ACTIVITY |
Among the lines below, count those with "size". Give only the number.

GIVEN DATA |
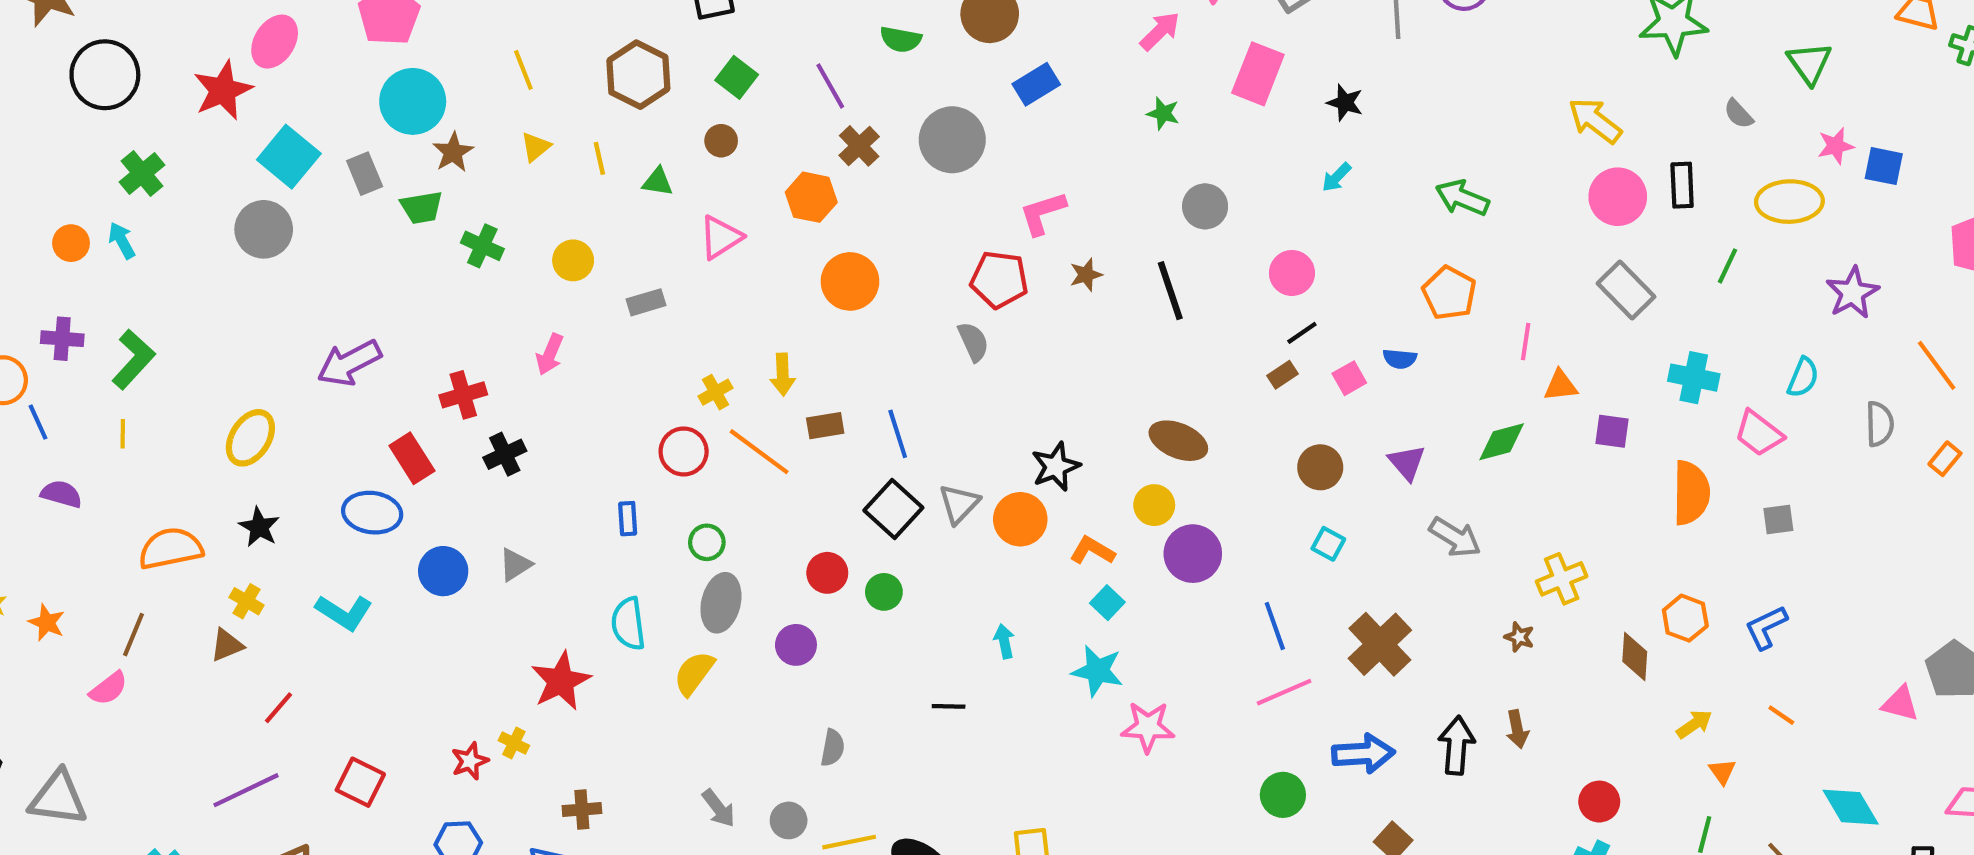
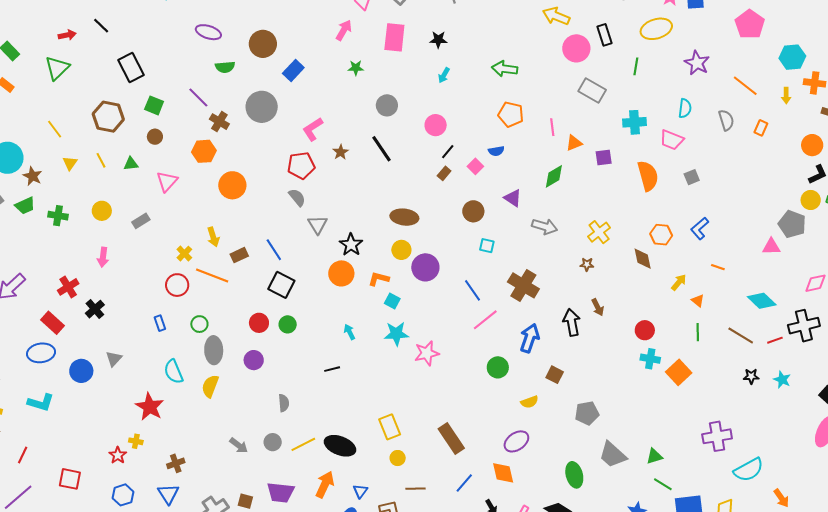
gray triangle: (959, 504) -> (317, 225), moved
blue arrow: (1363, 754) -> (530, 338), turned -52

* * *

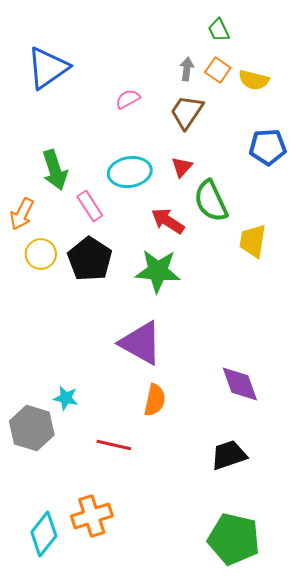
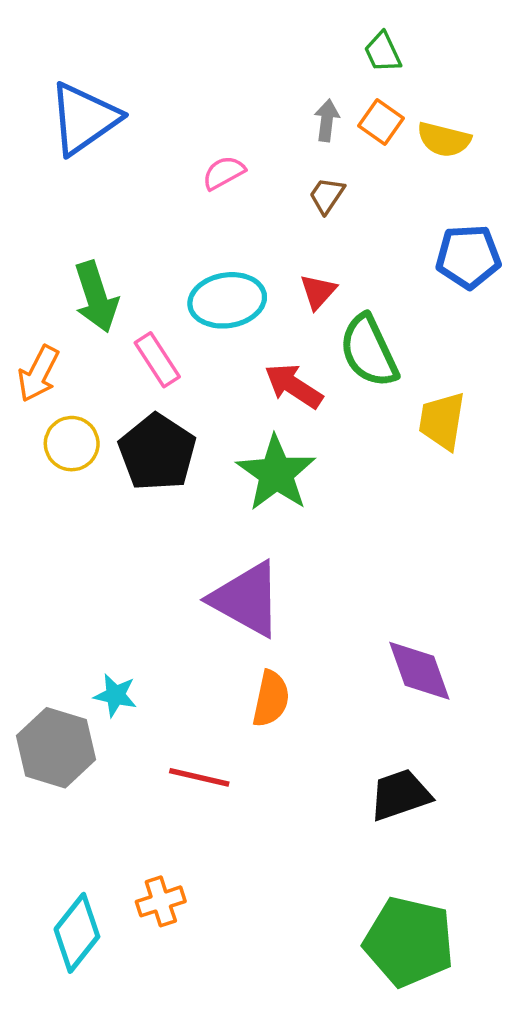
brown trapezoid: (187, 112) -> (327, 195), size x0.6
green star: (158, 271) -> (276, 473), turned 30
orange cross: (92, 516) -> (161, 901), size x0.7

YOUR RESPONSE |
2